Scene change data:
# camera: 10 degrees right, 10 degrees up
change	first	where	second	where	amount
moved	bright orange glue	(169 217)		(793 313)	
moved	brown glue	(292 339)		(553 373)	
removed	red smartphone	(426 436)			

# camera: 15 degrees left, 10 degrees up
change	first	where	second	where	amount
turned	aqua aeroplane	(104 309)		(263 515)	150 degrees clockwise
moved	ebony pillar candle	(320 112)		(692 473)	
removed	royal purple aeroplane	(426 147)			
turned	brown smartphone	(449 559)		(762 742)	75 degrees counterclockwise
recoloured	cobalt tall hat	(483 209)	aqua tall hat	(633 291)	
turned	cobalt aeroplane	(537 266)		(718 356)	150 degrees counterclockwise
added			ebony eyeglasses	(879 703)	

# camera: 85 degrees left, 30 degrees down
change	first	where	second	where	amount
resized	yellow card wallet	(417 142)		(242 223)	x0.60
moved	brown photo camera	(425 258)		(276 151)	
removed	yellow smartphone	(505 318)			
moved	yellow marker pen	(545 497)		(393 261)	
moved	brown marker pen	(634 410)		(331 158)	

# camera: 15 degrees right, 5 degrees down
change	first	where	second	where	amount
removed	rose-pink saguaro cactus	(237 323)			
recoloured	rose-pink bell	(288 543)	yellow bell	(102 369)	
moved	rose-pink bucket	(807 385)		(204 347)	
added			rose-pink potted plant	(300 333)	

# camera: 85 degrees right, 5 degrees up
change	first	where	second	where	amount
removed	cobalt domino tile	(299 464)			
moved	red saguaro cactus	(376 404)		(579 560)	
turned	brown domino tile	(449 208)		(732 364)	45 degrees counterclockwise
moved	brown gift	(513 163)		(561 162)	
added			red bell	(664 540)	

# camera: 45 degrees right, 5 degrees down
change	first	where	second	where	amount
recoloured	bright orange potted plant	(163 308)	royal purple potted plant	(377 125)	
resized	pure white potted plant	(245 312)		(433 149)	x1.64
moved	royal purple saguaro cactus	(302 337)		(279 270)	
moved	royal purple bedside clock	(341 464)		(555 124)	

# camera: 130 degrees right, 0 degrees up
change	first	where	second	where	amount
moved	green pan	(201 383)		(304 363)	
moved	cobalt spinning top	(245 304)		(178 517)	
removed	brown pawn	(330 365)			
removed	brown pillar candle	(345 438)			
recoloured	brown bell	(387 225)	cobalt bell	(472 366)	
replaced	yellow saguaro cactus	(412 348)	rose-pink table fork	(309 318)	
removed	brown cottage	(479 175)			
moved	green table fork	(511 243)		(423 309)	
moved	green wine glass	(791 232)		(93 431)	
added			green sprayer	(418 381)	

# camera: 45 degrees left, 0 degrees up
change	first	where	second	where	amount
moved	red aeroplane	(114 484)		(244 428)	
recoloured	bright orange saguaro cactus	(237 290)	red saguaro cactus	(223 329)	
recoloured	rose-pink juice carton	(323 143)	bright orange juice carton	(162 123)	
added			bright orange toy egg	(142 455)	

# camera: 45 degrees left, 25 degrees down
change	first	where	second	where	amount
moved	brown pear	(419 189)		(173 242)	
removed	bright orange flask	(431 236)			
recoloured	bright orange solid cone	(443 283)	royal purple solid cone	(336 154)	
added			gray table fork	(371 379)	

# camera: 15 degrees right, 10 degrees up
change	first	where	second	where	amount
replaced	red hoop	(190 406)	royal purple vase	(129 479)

* INSTRUCTIONS FOR THE TASK: If a line in the records above contains the string "bell", copy that line out.

* RESPONSE FOR THIS EXERCISE:
recoloured	rose-pink bell	(288 543)	yellow bell	(102 369)	
added			red bell	(664 540)	
recoloured	brown bell	(387 225)	cobalt bell	(472 366)	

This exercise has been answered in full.